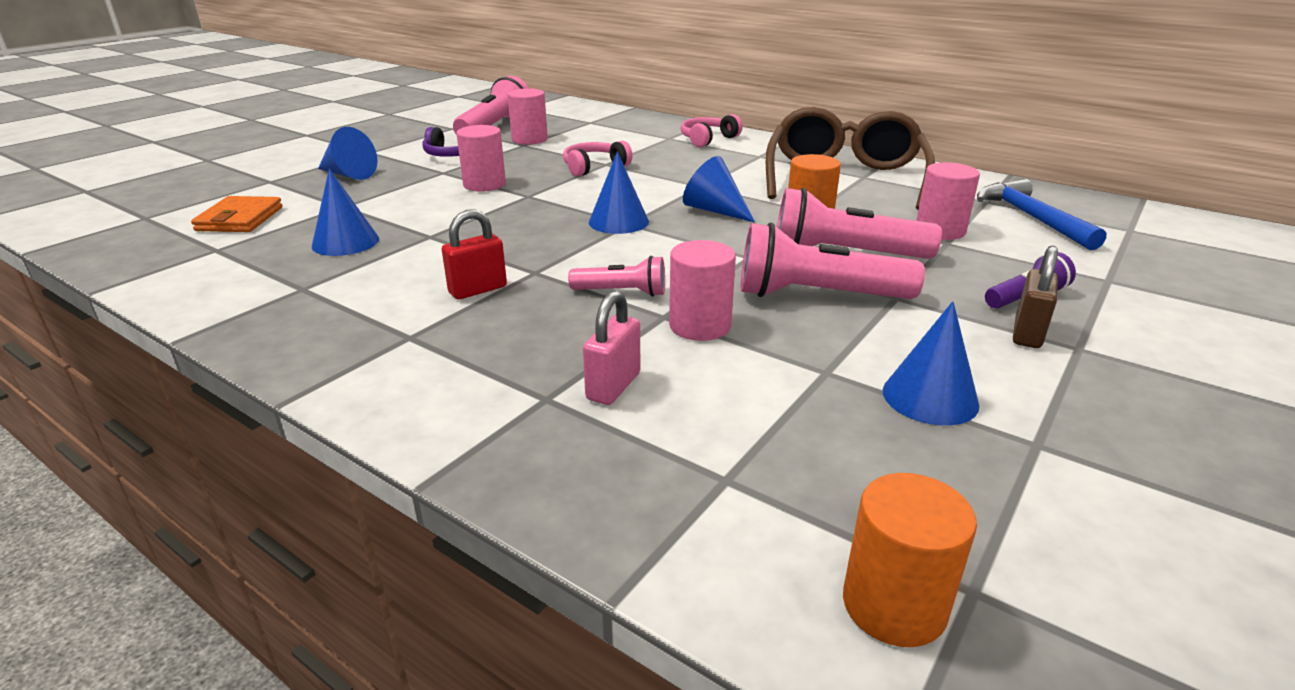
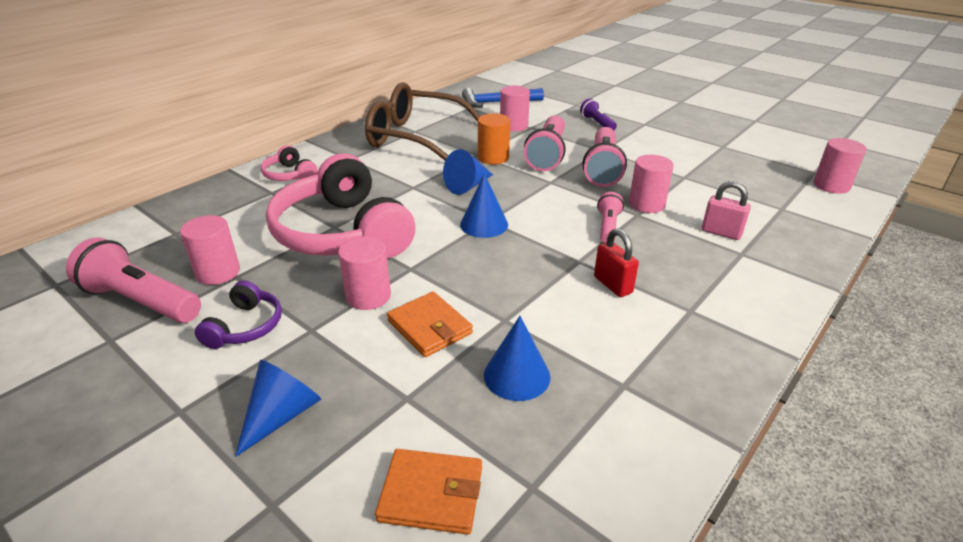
camera: 85 degrees left, 5 degrees up
(430, 208) = (429, 327): none -> orange wallet
(594, 167) = (342, 233): pink headphones -> pink headphones, size x2.25
(894, 605) = (831, 185): orange cylinder -> pink cylinder
(930, 397) = (697, 159): blue cone -> none
(1027, 333) = (634, 130): brown padlock -> none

# [WORK INSTRUCTIONS]
All entries above should be returned exactly, apart from their pictures.

# [ANSWER TO THIS EXERCISE]
camera: 85 degrees left, 5 degrees up
(430, 208) = (429, 327): none -> orange wallet
(594, 167) = (342, 233): pink headphones -> pink headphones, size x2.25
(894, 605) = (831, 185): orange cylinder -> pink cylinder
(930, 397) = (697, 159): blue cone -> none
(1027, 333) = (634, 130): brown padlock -> none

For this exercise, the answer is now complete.